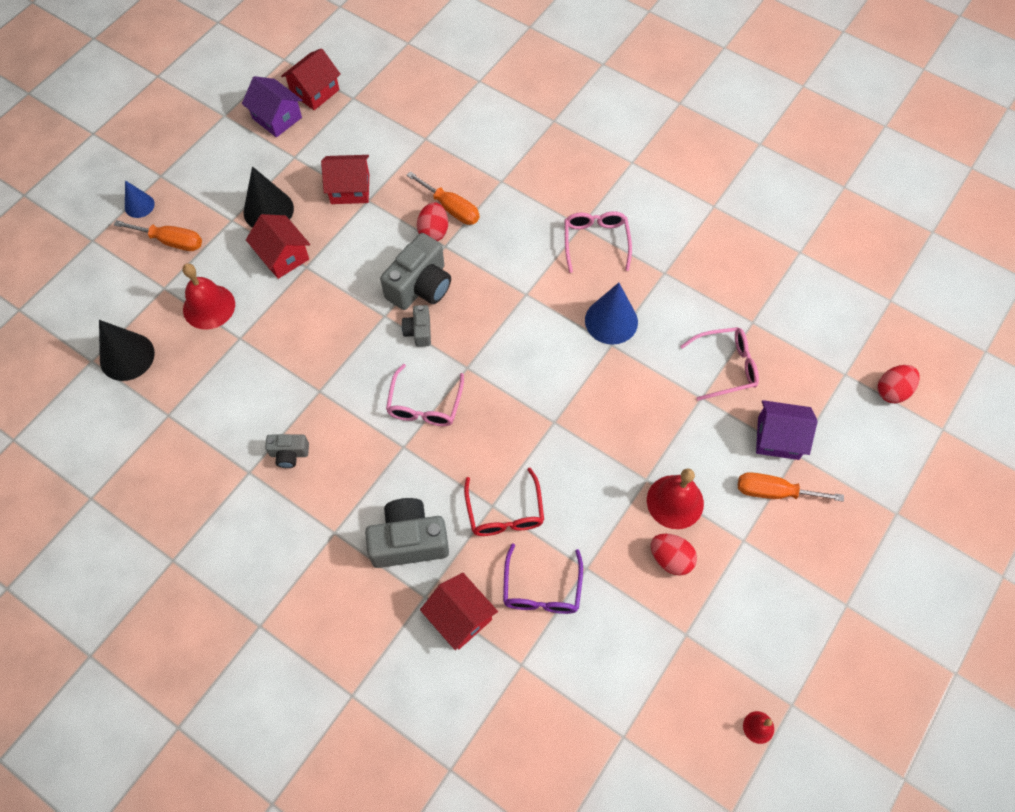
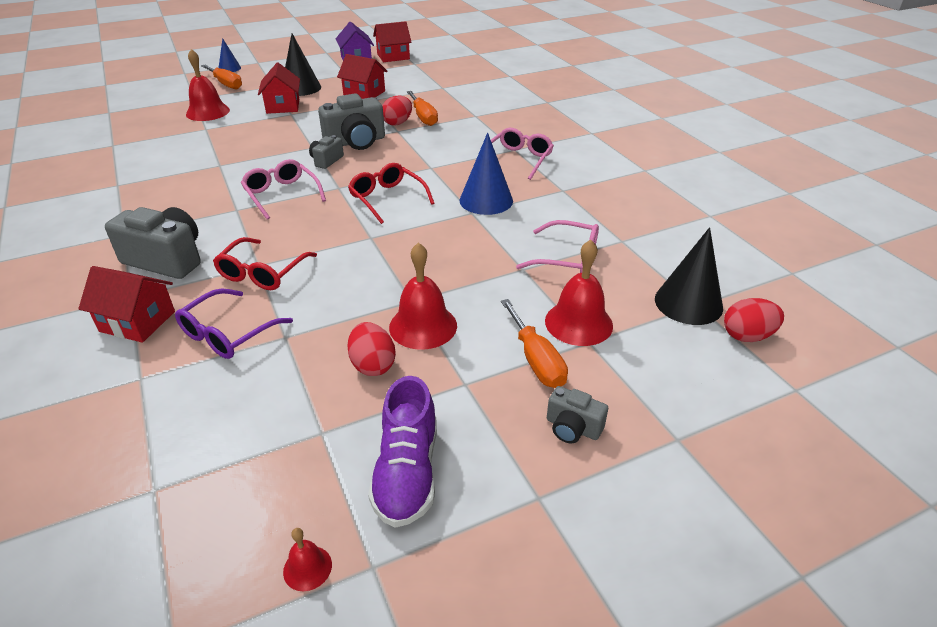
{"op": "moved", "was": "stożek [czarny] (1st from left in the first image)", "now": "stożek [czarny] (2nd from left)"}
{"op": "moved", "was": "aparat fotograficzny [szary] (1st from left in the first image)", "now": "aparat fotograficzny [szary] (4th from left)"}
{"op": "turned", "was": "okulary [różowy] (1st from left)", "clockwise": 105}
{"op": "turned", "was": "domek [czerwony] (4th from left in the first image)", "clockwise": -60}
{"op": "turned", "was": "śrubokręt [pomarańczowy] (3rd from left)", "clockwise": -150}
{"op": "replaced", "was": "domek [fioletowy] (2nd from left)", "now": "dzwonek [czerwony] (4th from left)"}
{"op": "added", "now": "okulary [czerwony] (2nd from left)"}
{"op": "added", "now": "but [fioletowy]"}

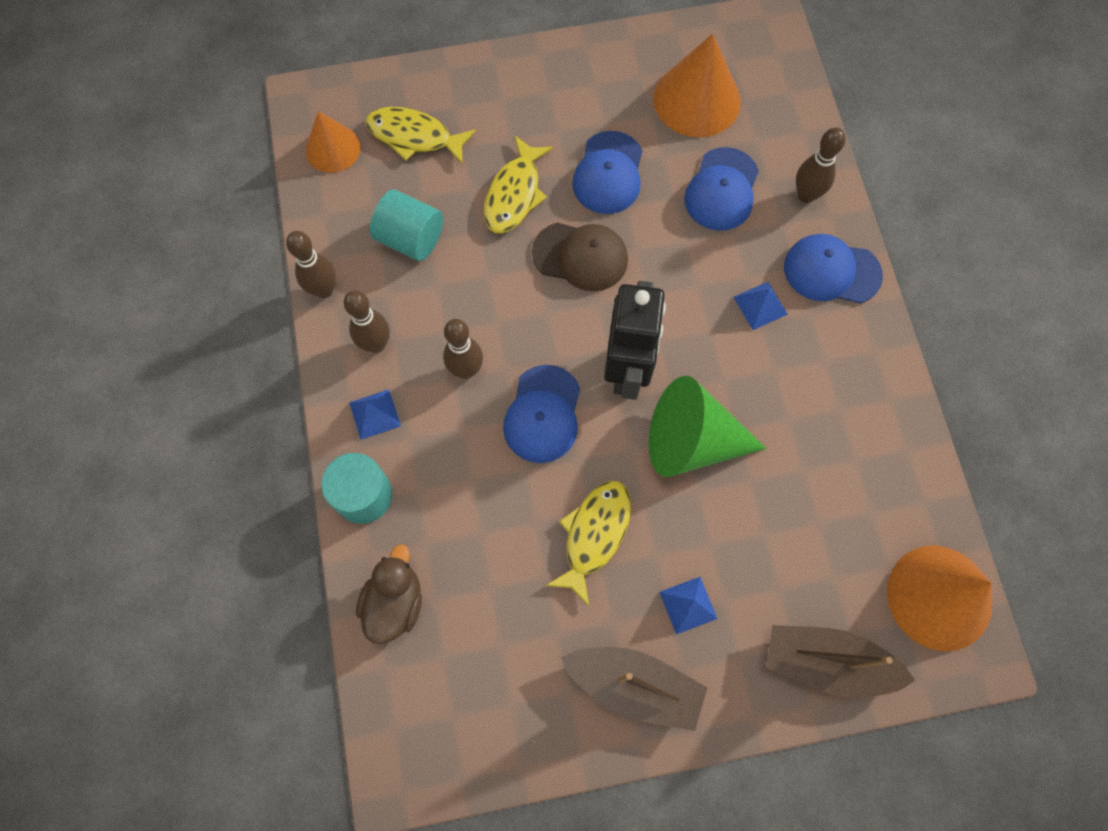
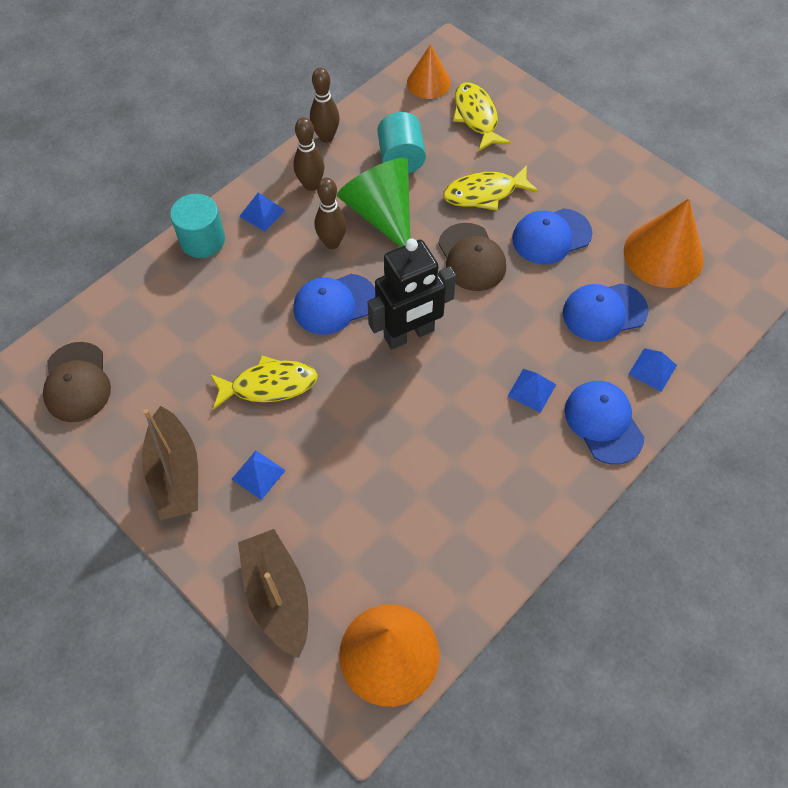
{"op": "removed", "was": "kaczka [brązowy]"}
{"op": "moved", "was": "stożek [zielony]"}
{"op": "replaced", "was": "kręgiel [brązowy] (4th from left)", "now": "piramida [niebieski] (4th from left)"}
{"op": "added", "now": "czapka [brązowy] (1st from left)"}

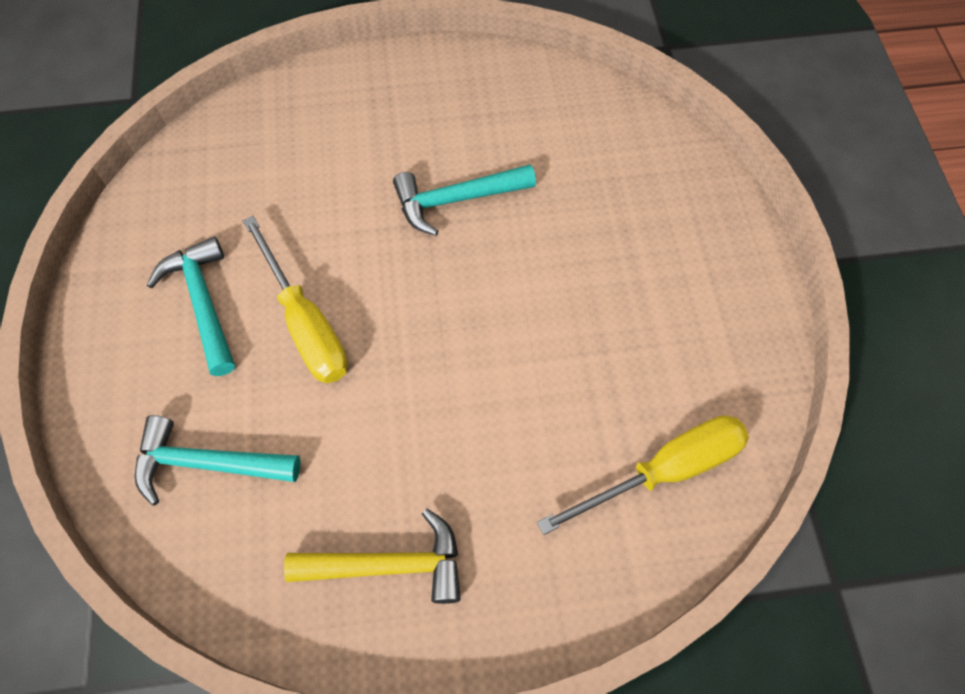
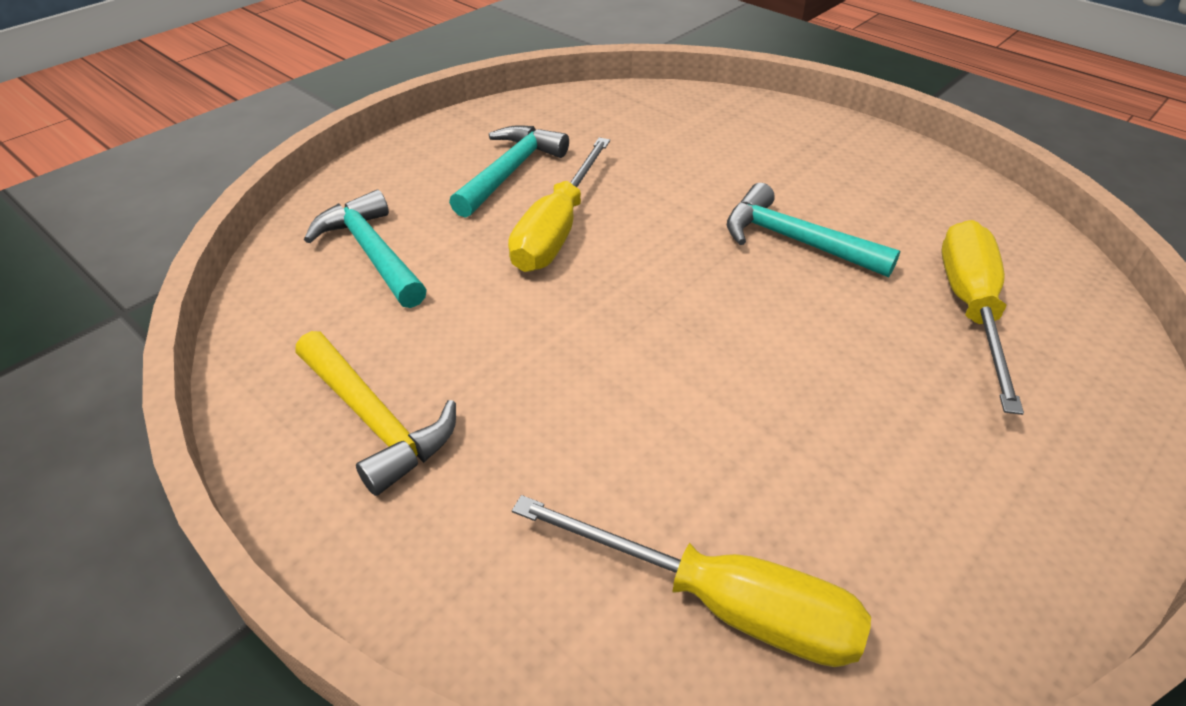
{"op": "added", "now": "śrubokręt [żółty] (3rd from left)"}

## Aim of the task
In the data above, start at the line that has "fotograficzny [szary] (1st", stop after the line that has "[pomarańczowy] (3rd from", and print every line in between exactly as it stands.

## Answer box
{"op": "moved", "was": "aparat fotograficzny [szary] (1st from left in the first image)", "now": "aparat fotograficzny [szary] (4th from left)"}
{"op": "turned", "was": "okulary [różowy] (1st from left)", "clockwise": 105}
{"op": "turned", "was": "domek [czerwony] (4th from left in the first image)", "clockwise": -60}
{"op": "turned", "was": "śrubokręt [pomarańczowy] (3rd from left)", "clockwise": -150}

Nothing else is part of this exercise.